Data:
-------

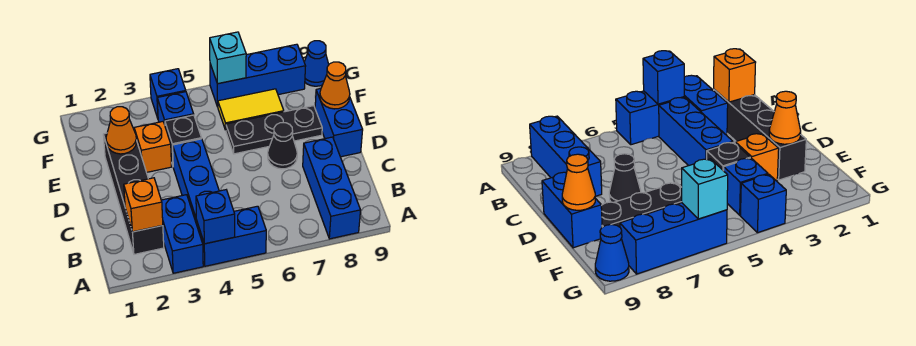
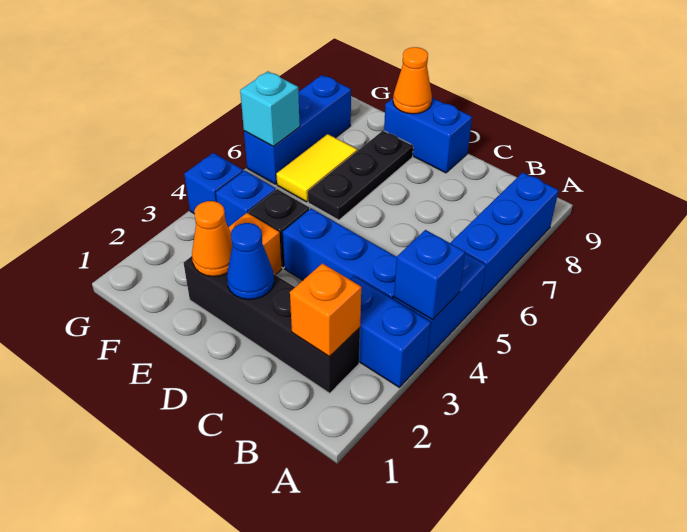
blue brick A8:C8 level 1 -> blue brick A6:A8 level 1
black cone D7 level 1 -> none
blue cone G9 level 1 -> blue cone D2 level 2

-------

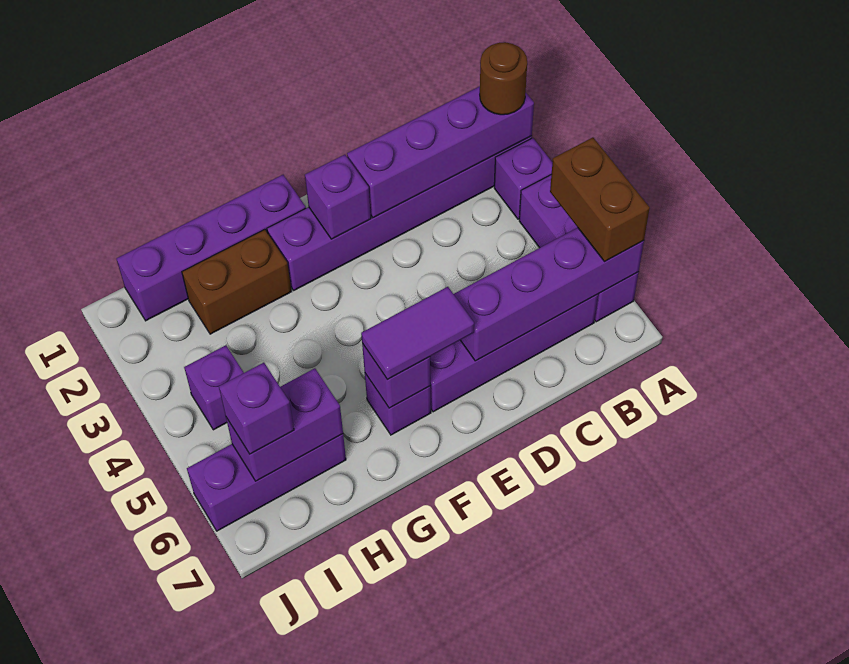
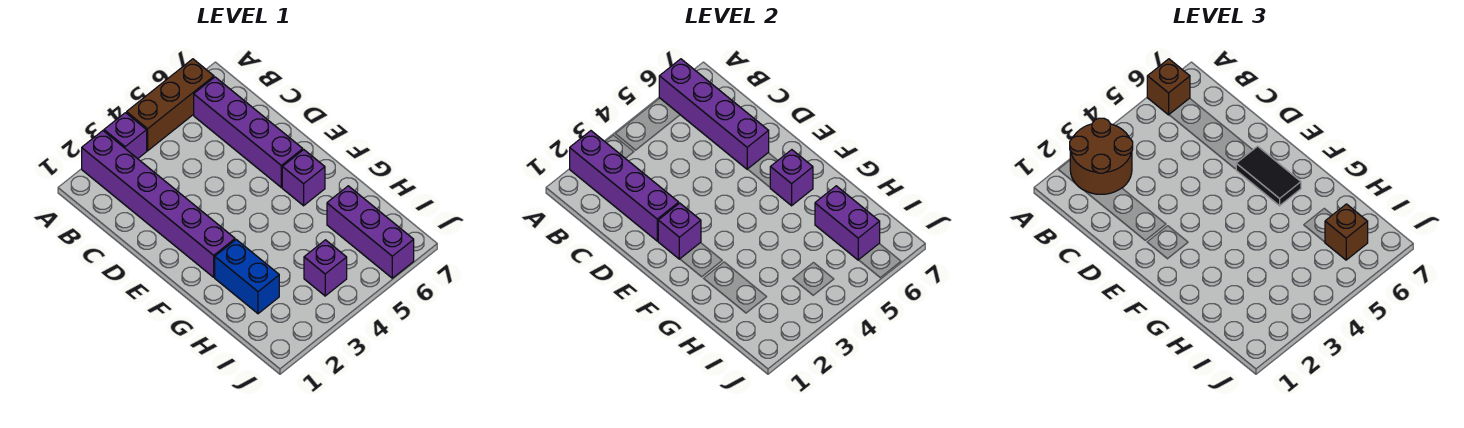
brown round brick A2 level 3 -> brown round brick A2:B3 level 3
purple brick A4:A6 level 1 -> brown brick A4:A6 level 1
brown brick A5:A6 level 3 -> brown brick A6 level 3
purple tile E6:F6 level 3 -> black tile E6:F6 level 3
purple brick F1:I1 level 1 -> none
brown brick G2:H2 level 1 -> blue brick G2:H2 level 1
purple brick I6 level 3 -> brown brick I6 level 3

-------

Assigned task: Look above for the line containing "black cone D7 level 1 -> none" and the line containing "blue cone G9 level 1 -> blue cone D2 level 2". Transcribe both, with the lines between them, exactly.

Completed task:
black cone D7 level 1 -> none
blue cone G9 level 1 -> blue cone D2 level 2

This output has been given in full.